§ **Activity**:
Could you set down exactly the lines in the records below between the line holding "U3 pin out: none -> NET22" and the line holding "T3: PNP (B EN_N, C", inclusive?

§ **Data section**:
━━━━━━━━━━━━━━━━

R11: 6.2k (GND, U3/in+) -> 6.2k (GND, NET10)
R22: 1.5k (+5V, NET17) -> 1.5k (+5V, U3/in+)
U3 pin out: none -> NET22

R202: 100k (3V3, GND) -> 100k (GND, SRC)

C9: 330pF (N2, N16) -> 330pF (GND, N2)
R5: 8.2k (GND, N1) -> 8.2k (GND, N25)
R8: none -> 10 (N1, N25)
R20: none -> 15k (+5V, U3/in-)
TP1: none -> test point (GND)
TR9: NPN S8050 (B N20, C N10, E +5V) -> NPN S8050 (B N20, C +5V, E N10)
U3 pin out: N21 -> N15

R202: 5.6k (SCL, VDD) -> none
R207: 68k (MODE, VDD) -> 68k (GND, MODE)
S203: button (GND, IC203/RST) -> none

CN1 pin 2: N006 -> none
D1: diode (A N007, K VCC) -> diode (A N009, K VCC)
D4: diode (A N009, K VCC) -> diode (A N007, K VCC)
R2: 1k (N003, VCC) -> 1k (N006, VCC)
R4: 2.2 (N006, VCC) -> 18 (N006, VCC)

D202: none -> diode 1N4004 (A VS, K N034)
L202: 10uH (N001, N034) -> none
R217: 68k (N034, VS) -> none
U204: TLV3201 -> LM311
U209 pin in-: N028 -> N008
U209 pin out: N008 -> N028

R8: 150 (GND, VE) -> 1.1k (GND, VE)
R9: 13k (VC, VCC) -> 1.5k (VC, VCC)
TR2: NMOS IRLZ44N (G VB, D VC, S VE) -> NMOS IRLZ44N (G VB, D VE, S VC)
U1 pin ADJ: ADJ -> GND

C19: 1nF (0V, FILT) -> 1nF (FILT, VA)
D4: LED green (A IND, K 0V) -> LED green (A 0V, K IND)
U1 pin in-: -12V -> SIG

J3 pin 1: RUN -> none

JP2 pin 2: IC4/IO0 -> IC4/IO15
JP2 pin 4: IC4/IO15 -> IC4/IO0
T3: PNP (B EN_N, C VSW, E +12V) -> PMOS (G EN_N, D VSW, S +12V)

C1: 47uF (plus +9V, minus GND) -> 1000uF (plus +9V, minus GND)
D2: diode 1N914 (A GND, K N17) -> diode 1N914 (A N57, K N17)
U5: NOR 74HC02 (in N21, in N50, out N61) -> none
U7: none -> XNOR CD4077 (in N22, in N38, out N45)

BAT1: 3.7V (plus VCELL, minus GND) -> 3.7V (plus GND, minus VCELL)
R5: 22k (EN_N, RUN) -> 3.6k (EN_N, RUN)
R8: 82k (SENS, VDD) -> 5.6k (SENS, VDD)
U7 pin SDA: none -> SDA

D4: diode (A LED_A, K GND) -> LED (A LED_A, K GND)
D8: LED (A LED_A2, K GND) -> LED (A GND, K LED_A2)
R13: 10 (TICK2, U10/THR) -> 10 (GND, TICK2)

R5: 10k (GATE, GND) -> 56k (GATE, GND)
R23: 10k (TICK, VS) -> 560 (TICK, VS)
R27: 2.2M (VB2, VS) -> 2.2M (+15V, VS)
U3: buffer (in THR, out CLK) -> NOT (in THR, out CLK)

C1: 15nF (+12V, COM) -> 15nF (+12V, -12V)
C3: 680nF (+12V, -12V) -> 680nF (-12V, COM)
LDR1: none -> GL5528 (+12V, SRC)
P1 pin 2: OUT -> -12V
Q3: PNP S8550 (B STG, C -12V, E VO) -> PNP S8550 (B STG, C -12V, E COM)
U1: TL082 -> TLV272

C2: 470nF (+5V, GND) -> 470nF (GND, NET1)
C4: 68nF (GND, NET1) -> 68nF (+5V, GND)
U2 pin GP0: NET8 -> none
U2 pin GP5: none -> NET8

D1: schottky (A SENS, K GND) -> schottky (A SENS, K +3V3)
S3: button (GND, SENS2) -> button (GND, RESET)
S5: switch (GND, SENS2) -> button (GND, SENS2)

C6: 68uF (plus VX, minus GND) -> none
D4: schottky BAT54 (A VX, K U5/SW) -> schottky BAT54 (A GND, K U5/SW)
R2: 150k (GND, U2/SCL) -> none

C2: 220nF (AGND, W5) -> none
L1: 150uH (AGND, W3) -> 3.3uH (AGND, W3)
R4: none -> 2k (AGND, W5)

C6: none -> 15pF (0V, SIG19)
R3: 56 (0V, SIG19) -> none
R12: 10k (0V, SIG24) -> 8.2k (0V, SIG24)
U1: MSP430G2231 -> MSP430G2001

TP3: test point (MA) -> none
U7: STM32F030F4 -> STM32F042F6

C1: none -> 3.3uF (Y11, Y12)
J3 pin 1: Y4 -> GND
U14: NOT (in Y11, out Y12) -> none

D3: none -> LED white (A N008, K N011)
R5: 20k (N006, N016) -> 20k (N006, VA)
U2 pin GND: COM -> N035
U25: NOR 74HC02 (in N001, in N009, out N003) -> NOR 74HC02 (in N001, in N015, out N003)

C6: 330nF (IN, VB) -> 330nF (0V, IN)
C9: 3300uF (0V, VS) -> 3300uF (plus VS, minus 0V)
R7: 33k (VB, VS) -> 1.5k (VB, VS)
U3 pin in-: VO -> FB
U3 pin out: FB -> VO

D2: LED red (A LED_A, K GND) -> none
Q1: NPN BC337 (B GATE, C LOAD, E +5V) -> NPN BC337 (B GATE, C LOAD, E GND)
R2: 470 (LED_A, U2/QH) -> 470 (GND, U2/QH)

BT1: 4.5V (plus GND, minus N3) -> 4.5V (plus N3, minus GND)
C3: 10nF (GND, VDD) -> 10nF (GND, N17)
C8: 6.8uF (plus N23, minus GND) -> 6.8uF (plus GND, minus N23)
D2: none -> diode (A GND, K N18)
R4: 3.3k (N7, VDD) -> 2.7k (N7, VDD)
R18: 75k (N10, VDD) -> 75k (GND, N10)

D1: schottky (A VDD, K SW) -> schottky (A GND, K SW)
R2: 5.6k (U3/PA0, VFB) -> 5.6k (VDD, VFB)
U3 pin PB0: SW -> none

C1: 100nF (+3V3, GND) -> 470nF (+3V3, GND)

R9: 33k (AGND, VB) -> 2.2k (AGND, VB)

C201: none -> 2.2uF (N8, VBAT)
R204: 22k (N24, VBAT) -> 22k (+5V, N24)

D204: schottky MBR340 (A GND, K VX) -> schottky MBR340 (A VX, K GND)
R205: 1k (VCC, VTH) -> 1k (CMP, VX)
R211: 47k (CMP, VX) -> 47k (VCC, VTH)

━━━━━━━━━━━━━━━━

§ **Task result**:
U3 pin out: none -> NET22

R202: 100k (3V3, GND) -> 100k (GND, SRC)

C9: 330pF (N2, N16) -> 330pF (GND, N2)
R5: 8.2k (GND, N1) -> 8.2k (GND, N25)
R8: none -> 10 (N1, N25)
R20: none -> 15k (+5V, U3/in-)
TP1: none -> test point (GND)
TR9: NPN S8050 (B N20, C N10, E +5V) -> NPN S8050 (B N20, C +5V, E N10)
U3 pin out: N21 -> N15

R202: 5.6k (SCL, VDD) -> none
R207: 68k (MODE, VDD) -> 68k (GND, MODE)
S203: button (GND, IC203/RST) -> none

CN1 pin 2: N006 -> none
D1: diode (A N007, K VCC) -> diode (A N009, K VCC)
D4: diode (A N009, K VCC) -> diode (A N007, K VCC)
R2: 1k (N003, VCC) -> 1k (N006, VCC)
R4: 2.2 (N006, VCC) -> 18 (N006, VCC)

D202: none -> diode 1N4004 (A VS, K N034)
L202: 10uH (N001, N034) -> none
R217: 68k (N034, VS) -> none
U204: TLV3201 -> LM311
U209 pin in-: N028 -> N008
U209 pin out: N008 -> N028

R8: 150 (GND, VE) -> 1.1k (GND, VE)
R9: 13k (VC, VCC) -> 1.5k (VC, VCC)
TR2: NMOS IRLZ44N (G VB, D VC, S VE) -> NMOS IRLZ44N (G VB, D VE, S VC)
U1 pin ADJ: ADJ -> GND

C19: 1nF (0V, FILT) -> 1nF (FILT, VA)
D4: LED green (A IND, K 0V) -> LED green (A 0V, K IND)
U1 pin in-: -12V -> SIG

J3 pin 1: RUN -> none

JP2 pin 2: IC4/IO0 -> IC4/IO15
JP2 pin 4: IC4/IO15 -> IC4/IO0
T3: PNP (B EN_N, C VSW, E +12V) -> PMOS (G EN_N, D VSW, S +12V)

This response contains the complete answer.